Your assignment → Repeat the records. Leave nothing out.

Information supplied →

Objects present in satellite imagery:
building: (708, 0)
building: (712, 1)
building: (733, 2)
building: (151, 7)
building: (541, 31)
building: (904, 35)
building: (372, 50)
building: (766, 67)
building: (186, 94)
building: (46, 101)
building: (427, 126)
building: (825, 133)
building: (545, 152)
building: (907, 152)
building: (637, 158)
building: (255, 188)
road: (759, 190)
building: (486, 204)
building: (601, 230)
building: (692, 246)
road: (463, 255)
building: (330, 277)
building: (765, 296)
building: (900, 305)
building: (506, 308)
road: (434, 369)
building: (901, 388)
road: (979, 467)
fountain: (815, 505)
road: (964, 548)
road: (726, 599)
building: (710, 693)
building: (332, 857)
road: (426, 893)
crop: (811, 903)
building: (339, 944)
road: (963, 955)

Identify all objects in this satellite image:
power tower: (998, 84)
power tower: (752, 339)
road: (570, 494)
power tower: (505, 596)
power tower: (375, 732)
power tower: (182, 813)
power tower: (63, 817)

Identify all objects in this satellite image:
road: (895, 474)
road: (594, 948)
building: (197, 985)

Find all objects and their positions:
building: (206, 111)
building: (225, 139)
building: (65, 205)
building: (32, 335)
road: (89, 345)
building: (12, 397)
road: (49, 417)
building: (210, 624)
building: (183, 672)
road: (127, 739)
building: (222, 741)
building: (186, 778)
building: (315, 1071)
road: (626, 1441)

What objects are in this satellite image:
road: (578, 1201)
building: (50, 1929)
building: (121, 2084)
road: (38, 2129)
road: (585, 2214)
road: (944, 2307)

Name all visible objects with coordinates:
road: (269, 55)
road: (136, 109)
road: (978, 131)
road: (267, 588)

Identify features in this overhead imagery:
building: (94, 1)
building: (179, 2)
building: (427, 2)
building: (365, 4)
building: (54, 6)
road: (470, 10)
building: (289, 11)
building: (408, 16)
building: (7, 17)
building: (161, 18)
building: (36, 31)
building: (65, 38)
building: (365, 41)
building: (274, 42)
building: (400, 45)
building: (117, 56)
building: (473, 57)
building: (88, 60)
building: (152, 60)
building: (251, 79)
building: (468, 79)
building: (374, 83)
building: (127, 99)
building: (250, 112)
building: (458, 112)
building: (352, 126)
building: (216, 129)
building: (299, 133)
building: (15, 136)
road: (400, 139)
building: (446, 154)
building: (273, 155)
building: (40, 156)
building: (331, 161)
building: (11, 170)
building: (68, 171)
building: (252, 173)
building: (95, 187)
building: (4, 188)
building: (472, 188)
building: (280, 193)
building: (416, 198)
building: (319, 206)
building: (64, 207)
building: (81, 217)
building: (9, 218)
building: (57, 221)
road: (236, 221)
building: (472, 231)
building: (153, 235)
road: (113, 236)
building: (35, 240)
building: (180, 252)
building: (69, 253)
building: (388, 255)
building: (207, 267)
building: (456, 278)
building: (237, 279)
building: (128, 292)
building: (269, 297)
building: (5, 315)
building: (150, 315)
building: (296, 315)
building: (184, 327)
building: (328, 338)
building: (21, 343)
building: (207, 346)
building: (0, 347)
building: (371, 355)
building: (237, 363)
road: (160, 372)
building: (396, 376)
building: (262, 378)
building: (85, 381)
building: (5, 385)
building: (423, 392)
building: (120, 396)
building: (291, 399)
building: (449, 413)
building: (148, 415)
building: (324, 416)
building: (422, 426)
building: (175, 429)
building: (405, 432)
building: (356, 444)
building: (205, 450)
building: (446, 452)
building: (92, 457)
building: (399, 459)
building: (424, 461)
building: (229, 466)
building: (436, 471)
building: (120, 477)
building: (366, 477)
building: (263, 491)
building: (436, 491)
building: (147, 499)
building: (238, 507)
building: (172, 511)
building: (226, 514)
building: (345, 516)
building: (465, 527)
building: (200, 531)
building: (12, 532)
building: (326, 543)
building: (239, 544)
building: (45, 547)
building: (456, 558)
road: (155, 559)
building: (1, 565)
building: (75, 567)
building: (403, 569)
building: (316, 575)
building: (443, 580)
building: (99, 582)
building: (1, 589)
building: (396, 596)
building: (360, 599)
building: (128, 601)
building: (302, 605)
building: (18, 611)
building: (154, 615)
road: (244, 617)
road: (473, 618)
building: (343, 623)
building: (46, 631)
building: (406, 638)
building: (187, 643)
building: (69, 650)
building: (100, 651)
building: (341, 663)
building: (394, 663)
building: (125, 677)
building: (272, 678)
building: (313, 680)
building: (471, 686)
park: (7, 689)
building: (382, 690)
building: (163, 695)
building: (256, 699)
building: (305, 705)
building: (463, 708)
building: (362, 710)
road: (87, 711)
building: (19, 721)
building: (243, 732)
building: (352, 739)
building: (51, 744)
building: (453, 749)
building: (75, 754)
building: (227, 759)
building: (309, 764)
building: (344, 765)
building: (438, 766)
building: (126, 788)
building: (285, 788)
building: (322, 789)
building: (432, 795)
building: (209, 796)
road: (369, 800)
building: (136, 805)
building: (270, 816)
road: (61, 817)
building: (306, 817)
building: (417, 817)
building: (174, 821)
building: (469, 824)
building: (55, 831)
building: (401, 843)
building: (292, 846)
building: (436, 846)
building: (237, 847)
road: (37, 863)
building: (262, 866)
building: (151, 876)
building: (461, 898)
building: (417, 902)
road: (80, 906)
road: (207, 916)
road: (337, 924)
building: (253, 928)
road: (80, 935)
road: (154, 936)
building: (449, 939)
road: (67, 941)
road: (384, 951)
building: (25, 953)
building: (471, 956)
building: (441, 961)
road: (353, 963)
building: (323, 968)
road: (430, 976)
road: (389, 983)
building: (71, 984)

Output of the exercise →
Objects present in satellite imagery:
building: (708, 0)
building: (712, 1)
building: (733, 2)
building: (151, 7)
building: (541, 31)
building: (904, 35)
building: (372, 50)
building: (766, 67)
building: (186, 94)
building: (46, 101)
building: (427, 126)
building: (825, 133)
building: (545, 152)
building: (907, 152)
building: (637, 158)
building: (255, 188)
road: (759, 190)
building: (486, 204)
building: (601, 230)
building: (692, 246)
road: (463, 255)
building: (330, 277)
building: (765, 296)
building: (900, 305)
building: (506, 308)
road: (434, 369)
building: (901, 388)
road: (979, 467)
fountain: (815, 505)
road: (964, 548)
road: (726, 599)
building: (710, 693)
building: (332, 857)
road: (426, 893)
crop: (811, 903)
building: (339, 944)
road: (963, 955)

Identify all objects in this satellite image:
power tower: (998, 84)
power tower: (752, 339)
road: (570, 494)
power tower: (505, 596)
power tower: (375, 732)
power tower: (182, 813)
power tower: (63, 817)

Identify all objects in this satellite image:
road: (895, 474)
road: (594, 948)
building: (197, 985)

Find all objects and their positions:
building: (206, 111)
building: (225, 139)
building: (65, 205)
building: (32, 335)
road: (89, 345)
building: (12, 397)
road: (49, 417)
building: (210, 624)
building: (183, 672)
road: (127, 739)
building: (222, 741)
building: (186, 778)
building: (315, 1071)
road: (626, 1441)

What objects are in this satellite image:
road: (578, 1201)
building: (50, 1929)
building: (121, 2084)
road: (38, 2129)
road: (585, 2214)
road: (944, 2307)

Name all visible objects with coordinates:
road: (269, 55)
road: (136, 109)
road: (978, 131)
road: (267, 588)

Identify features in this overhead imagery:
building: (94, 1)
building: (179, 2)
building: (427, 2)
building: (365, 4)
building: (54, 6)
road: (470, 10)
building: (289, 11)
building: (408, 16)
building: (7, 17)
building: (161, 18)
building: (36, 31)
building: (65, 38)
building: (365, 41)
building: (274, 42)
building: (400, 45)
building: (117, 56)
building: (473, 57)
building: (88, 60)
building: (152, 60)
building: (251, 79)
building: (468, 79)
building: (374, 83)
building: (127, 99)
building: (250, 112)
building: (458, 112)
building: (352, 126)
building: (216, 129)
building: (299, 133)
building: (15, 136)
road: (400, 139)
building: (446, 154)
building: (273, 155)
building: (40, 156)
building: (331, 161)
building: (11, 170)
building: (68, 171)
building: (252, 173)
building: (95, 187)
building: (4, 188)
building: (472, 188)
building: (280, 193)
building: (416, 198)
building: (319, 206)
building: (64, 207)
building: (81, 217)
building: (9, 218)
building: (57, 221)
road: (236, 221)
building: (472, 231)
building: (153, 235)
road: (113, 236)
building: (35, 240)
building: (180, 252)
building: (69, 253)
building: (388, 255)
building: (207, 267)
building: (456, 278)
building: (237, 279)
building: (128, 292)
building: (269, 297)
building: (5, 315)
building: (150, 315)
building: (296, 315)
building: (184, 327)
building: (328, 338)
building: (21, 343)
building: (207, 346)
building: (0, 347)
building: (371, 355)
building: (237, 363)
road: (160, 372)
building: (396, 376)
building: (262, 378)
building: (85, 381)
building: (5, 385)
building: (423, 392)
building: (120, 396)
building: (291, 399)
building: (449, 413)
building: (148, 415)
building: (324, 416)
building: (422, 426)
building: (175, 429)
building: (405, 432)
building: (356, 444)
building: (205, 450)
building: (446, 452)
building: (92, 457)
building: (399, 459)
building: (424, 461)
building: (229, 466)
building: (436, 471)
building: (120, 477)
building: (366, 477)
building: (263, 491)
building: (436, 491)
building: (147, 499)
building: (238, 507)
building: (172, 511)
building: (226, 514)
building: (345, 516)
building: (465, 527)
building: (200, 531)
building: (12, 532)
building: (326, 543)
building: (239, 544)
building: (45, 547)
building: (456, 558)
road: (155, 559)
building: (1, 565)
building: (75, 567)
building: (403, 569)
building: (316, 575)
building: (443, 580)
building: (99, 582)
building: (1, 589)
building: (396, 596)
building: (360, 599)
building: (128, 601)
building: (302, 605)
building: (18, 611)
building: (154, 615)
road: (244, 617)
road: (473, 618)
building: (343, 623)
building: (46, 631)
building: (406, 638)
building: (187, 643)
building: (69, 650)
building: (100, 651)
building: (341, 663)
building: (394, 663)
building: (125, 677)
building: (272, 678)
building: (313, 680)
building: (471, 686)
park: (7, 689)
building: (382, 690)
building: (163, 695)
building: (256, 699)
building: (305, 705)
building: (463, 708)
building: (362, 710)
road: (87, 711)
building: (19, 721)
building: (243, 732)
building: (352, 739)
building: (51, 744)
building: (453, 749)
building: (75, 754)
building: (227, 759)
building: (309, 764)
building: (344, 765)
building: (438, 766)
building: (126, 788)
building: (285, 788)
building: (322, 789)
building: (432, 795)
building: (209, 796)
road: (369, 800)
building: (136, 805)
building: (270, 816)
road: (61, 817)
building: (306, 817)
building: (417, 817)
building: (174, 821)
building: (469, 824)
building: (55, 831)
building: (401, 843)
building: (292, 846)
building: (436, 846)
building: (237, 847)
road: (37, 863)
building: (262, 866)
building: (151, 876)
building: (461, 898)
building: (417, 902)
road: (80, 906)
road: (207, 916)
road: (337, 924)
building: (253, 928)
road: (80, 935)
road: (154, 936)
building: (449, 939)
road: (67, 941)
road: (384, 951)
building: (25, 953)
building: (471, 956)
building: (441, 961)
road: (353, 963)
building: (323, 968)
road: (430, 976)
road: (389, 983)
building: (71, 984)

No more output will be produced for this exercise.